Beginning with the line containing "green bell: 2 -> 3", transcribe every line exactly down to the last one in the records below, and drop the pictures.

───── DATASET EXTRACT

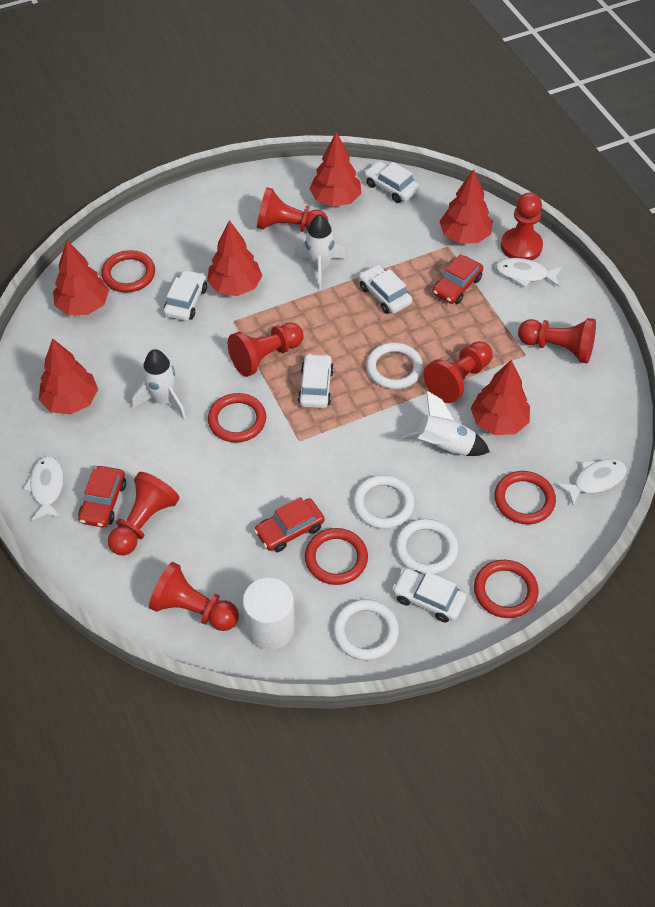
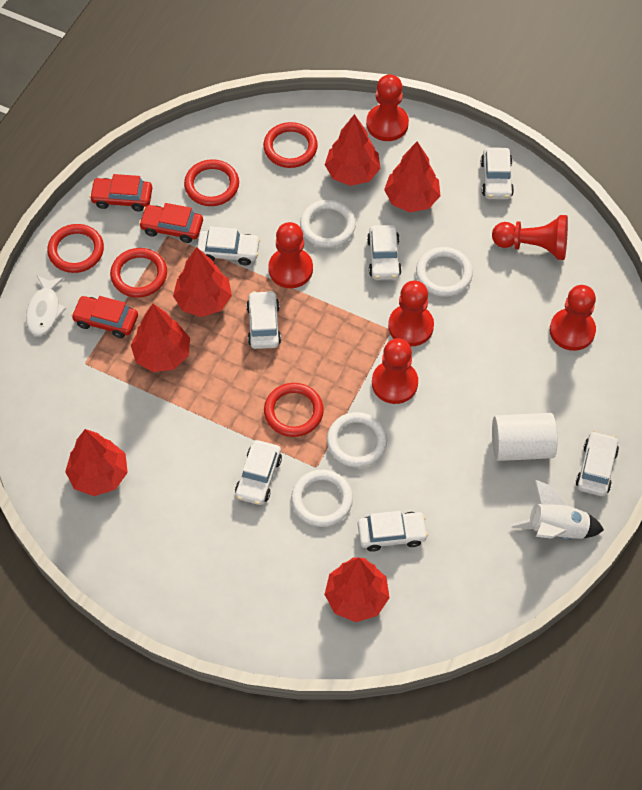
red pawn: 7 -> 6
white car: 5 -> 7
white fish: 3 -> 1
white rocket: 3 -> 1

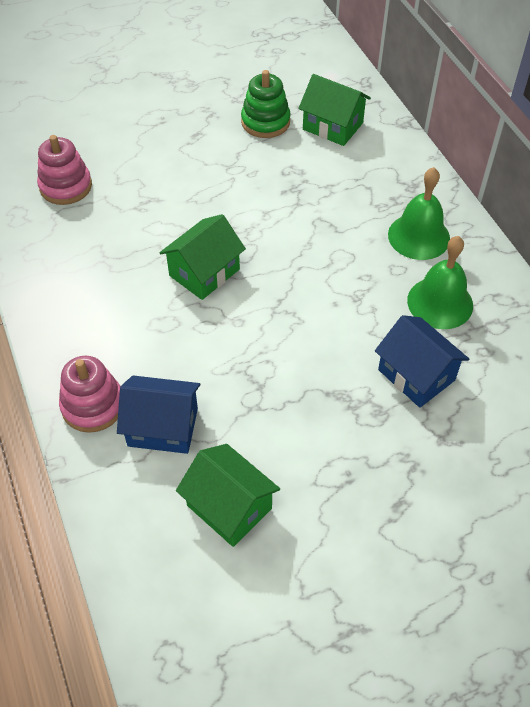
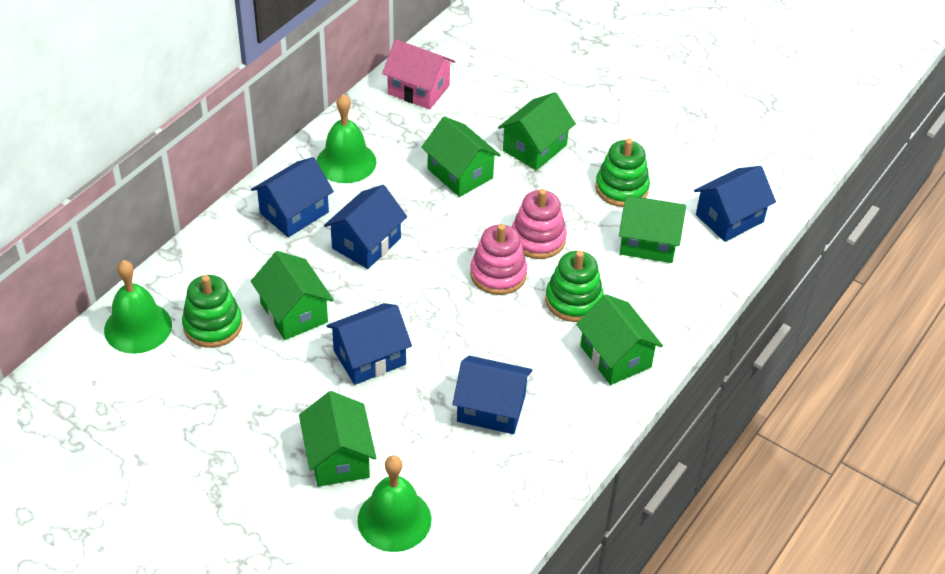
blue house: 2 -> 5
green bell: 2 -> 3
green house: 3 -> 6
green stacking toy: 1 -> 3
pink house: 0 -> 1

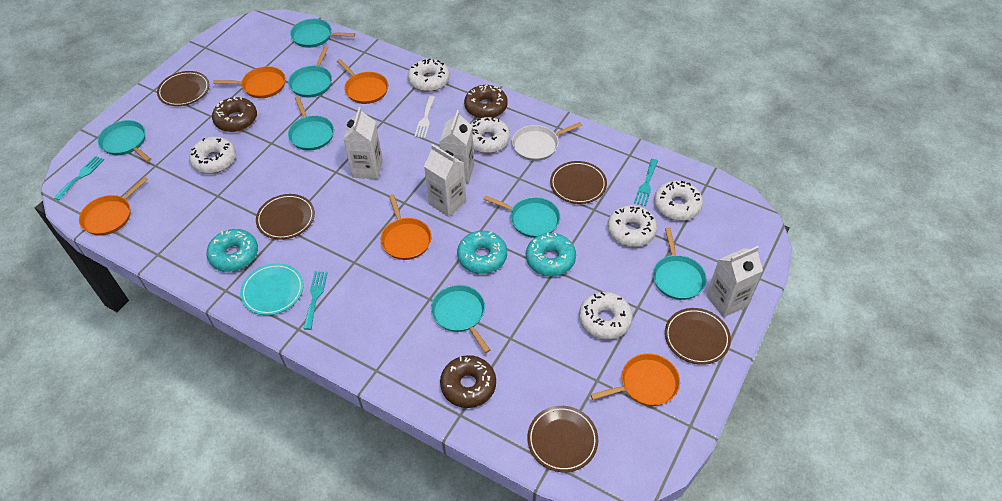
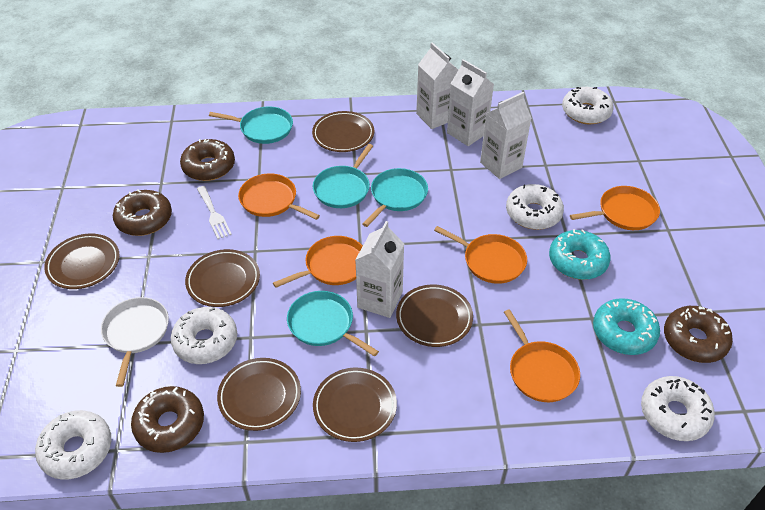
brown donut: 3 -> 4
brown plate: 5 -> 6
turquoise donut: 3 -> 2
turquoise fork: 3 -> 0
turquoise pan: 7 -> 4
turquoise plate: 1 -> 0
white donut: 6 -> 5

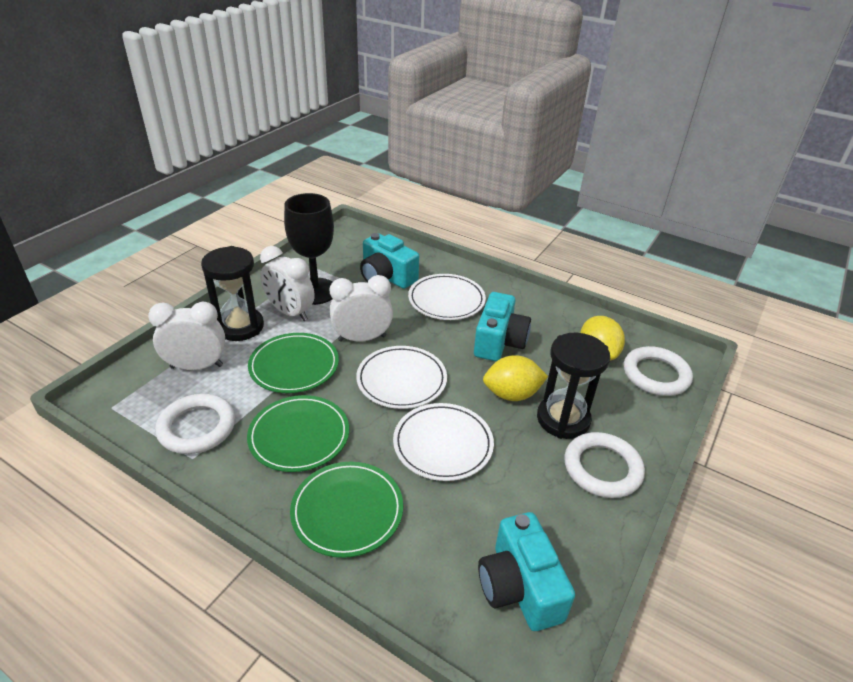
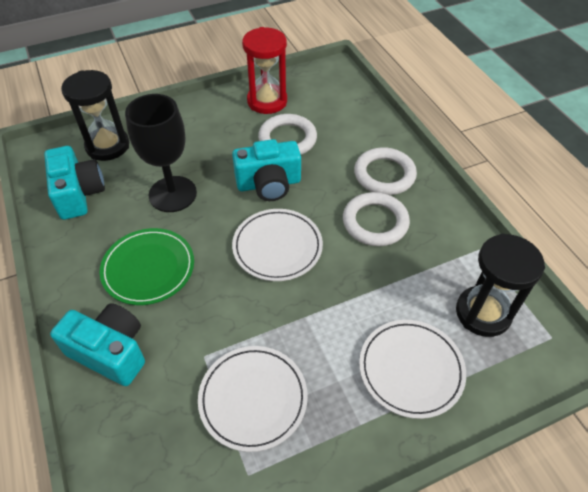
green plate: 3 -> 1
red hourglass: 0 -> 1
white clock: 3 -> 0
yellow lemon: 2 -> 0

──────────

FINISHED TASK:
green bell: 2 -> 3
green house: 3 -> 6
green stacking toy: 1 -> 3
pink house: 0 -> 1

brown donut: 3 -> 4
brown plate: 5 -> 6
turquoise donut: 3 -> 2
turquoise fork: 3 -> 0
turquoise pan: 7 -> 4
turquoise plate: 1 -> 0
white donut: 6 -> 5

green plate: 3 -> 1
red hourglass: 0 -> 1
white clock: 3 -> 0
yellow lemon: 2 -> 0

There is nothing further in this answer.